**The problem**
Using "degrees" as the search string, find the matching lines below and copy them.

**Data excerpt**
________________________
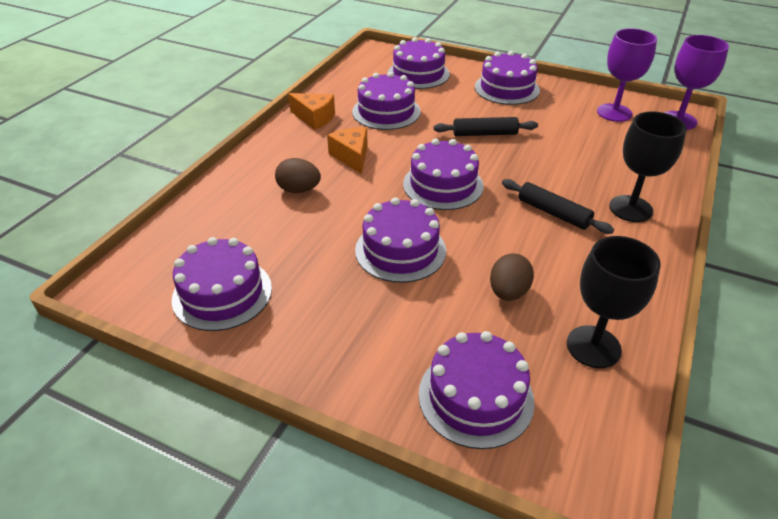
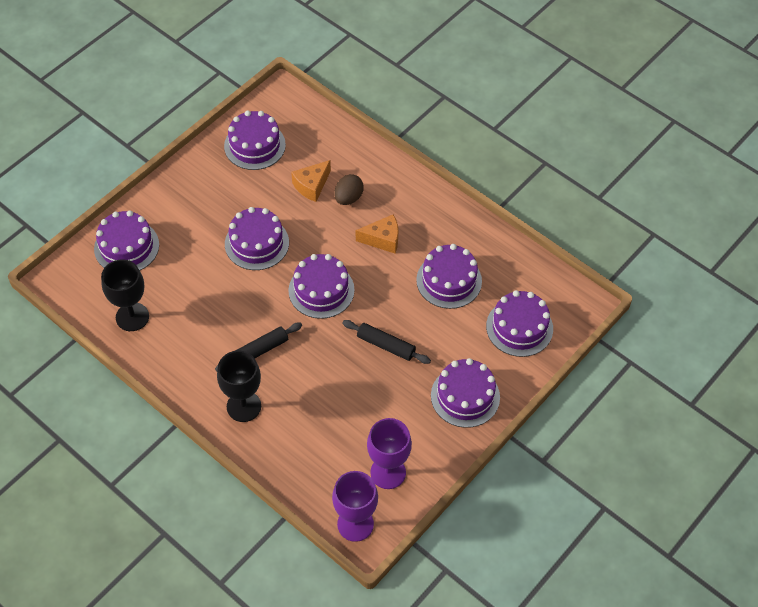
camera: 105 degrees right, 15 degrees up
(314, 118) = (454, 225): orange cheese -> orange cheese (311, 186)
(484, 134) = (386, 345): black rolling pin -> black rolling pin turned 75 degrees counterclockwise
(508, 292) = (193, 290): brown egg -> none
________________________
**Solution to the problem**
camera: 105 degrees right, 15 degrees up
(484, 134) = (386, 345): black rolling pin -> black rolling pin turned 75 degrees counterclockwise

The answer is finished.